-------- Available data --------
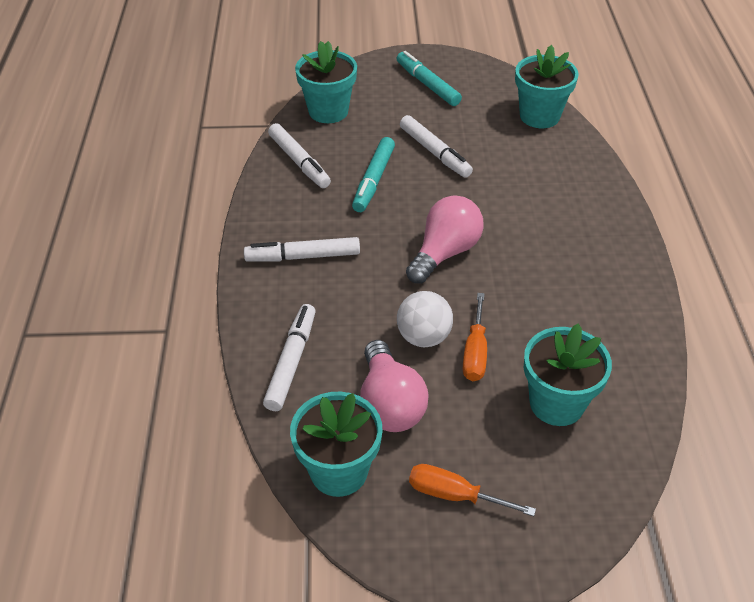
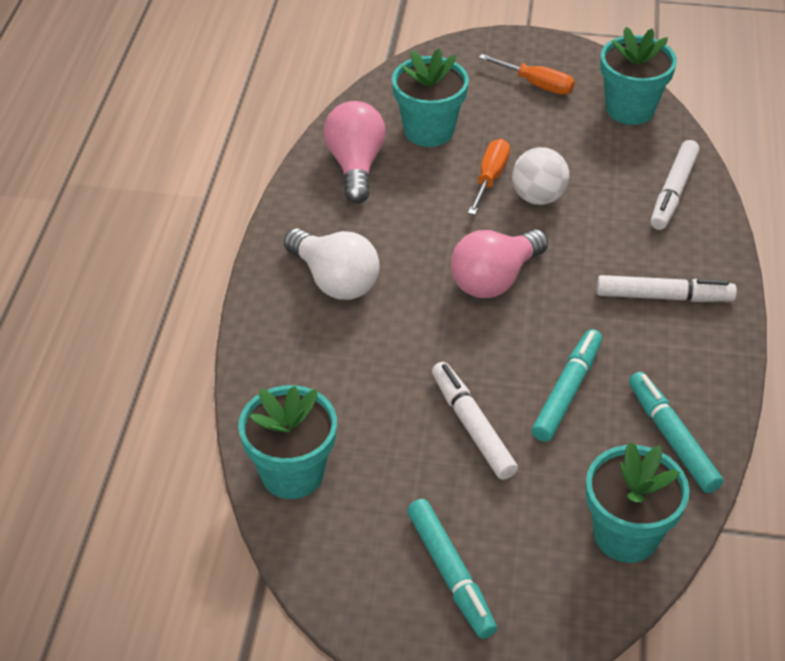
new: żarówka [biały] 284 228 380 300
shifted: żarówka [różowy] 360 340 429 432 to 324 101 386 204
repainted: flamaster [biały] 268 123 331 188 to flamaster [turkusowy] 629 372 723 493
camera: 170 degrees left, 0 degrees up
--------
Directions for this task:
Please write out all the data again word for word, but not the pictures.

Your response:
new: żarówka [biały] 284 228 380 300
shifted: żarówka [różowy] 360 340 429 432 to 324 101 386 204
repainted: flamaster [biały] 268 123 331 188 to flamaster [turkusowy] 629 372 723 493
camera: 170 degrees left, 0 degrees up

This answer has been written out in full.